RECORDED DATA:

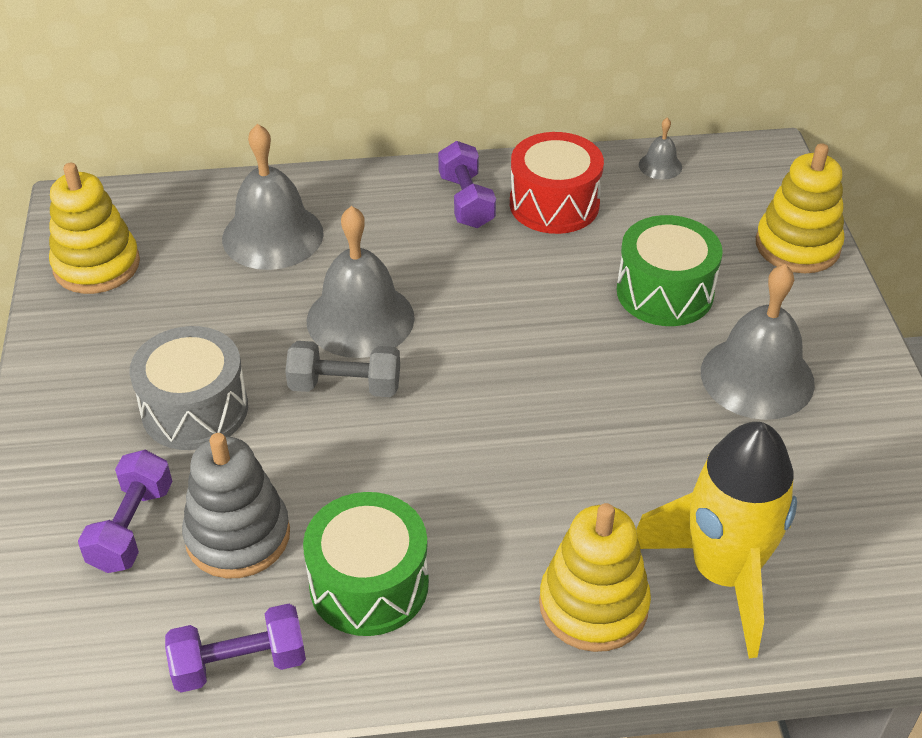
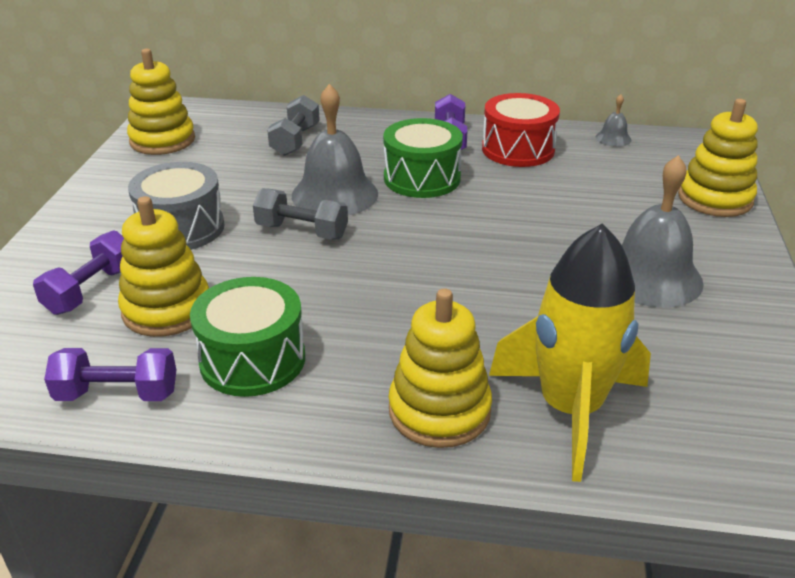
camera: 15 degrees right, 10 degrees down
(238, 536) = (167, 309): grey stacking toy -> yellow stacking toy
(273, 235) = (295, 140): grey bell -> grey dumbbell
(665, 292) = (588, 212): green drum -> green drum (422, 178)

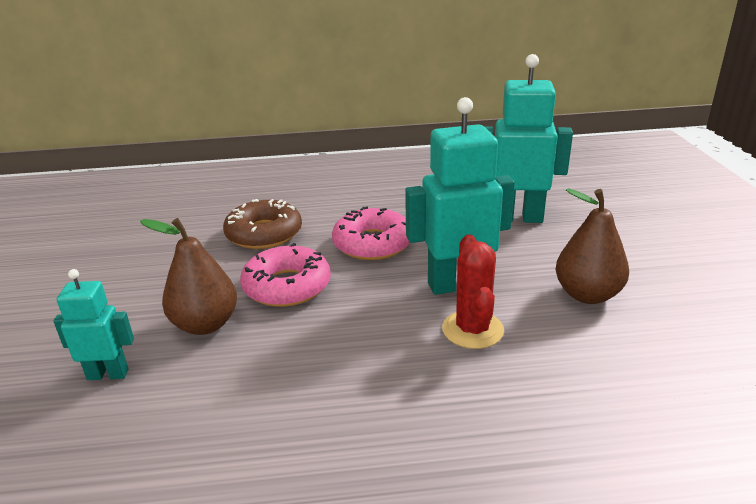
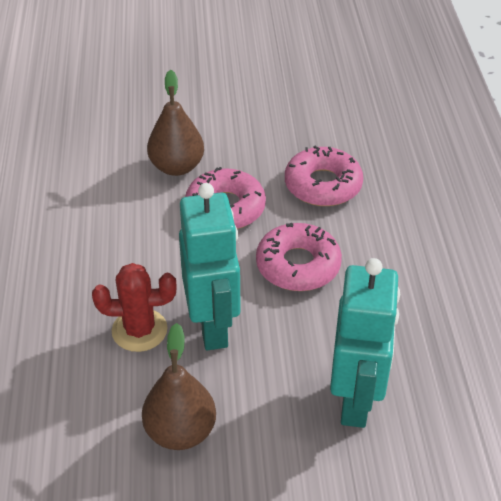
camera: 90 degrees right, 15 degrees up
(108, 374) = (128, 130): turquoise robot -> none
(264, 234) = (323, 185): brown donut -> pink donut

...

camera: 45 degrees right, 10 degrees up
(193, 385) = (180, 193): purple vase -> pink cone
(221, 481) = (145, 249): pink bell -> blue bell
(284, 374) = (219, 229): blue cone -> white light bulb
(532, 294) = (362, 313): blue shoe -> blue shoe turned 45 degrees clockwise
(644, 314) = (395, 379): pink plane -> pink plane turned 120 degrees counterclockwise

TASK DETAILS: Look through the records for the string "grey". Copy every line that has it.

ANSWER BOX:
(238, 536) = (167, 309): grey stacking toy -> yellow stacking toy
(273, 235) = (295, 140): grey bell -> grey dumbbell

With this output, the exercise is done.